• _Brief_
Please transcribe the records precisely; pictures stay out of your copy.

• _Records for the task_
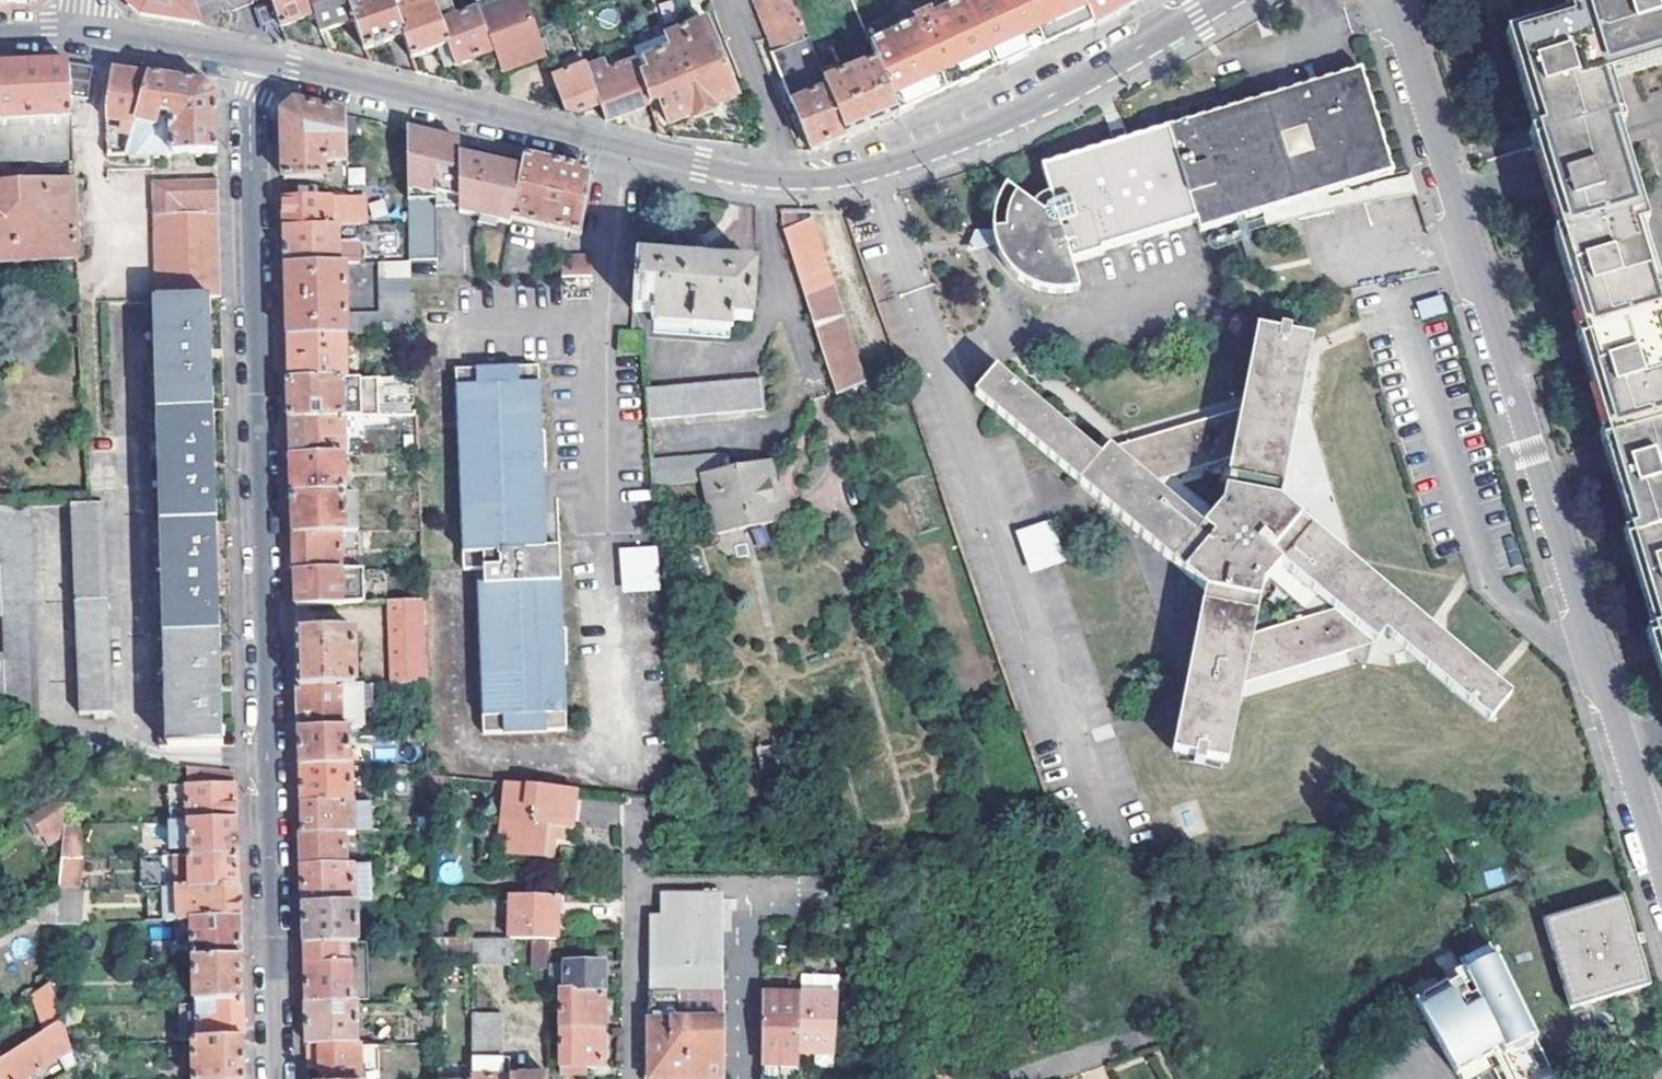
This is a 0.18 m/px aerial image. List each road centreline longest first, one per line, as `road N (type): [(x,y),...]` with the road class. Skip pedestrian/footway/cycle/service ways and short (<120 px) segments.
road 1 (residential): [(276,1078),(250,114),(266,57)]
road 2 (secondary): [(266,57),(675,160),(797,180),(912,158),(1057,96),(1224,0)]
road 3 (residential): [(1661,877),(1387,0)]
road 4 (residential): [(634,1078),(634,803)]
road 5 (secondary): [(87,26),(266,57)]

• _Answer below_
This is a 0.18 m/px aerial image. List each road centreline longest first, one per line, as `road N (type): [(x,y),...]` with the road class. Skip pedestrian/footway/cycle/service ways and short (<120 px) segments.
road 1 (residential): [(276,1078),(250,114),(266,57)]
road 2 (secondary): [(266,57),(675,160),(797,180),(912,158),(1057,96),(1224,0)]
road 3 (residential): [(1661,877),(1387,0)]
road 4 (residential): [(634,1078),(634,803)]
road 5 (secondary): [(87,26),(266,57)]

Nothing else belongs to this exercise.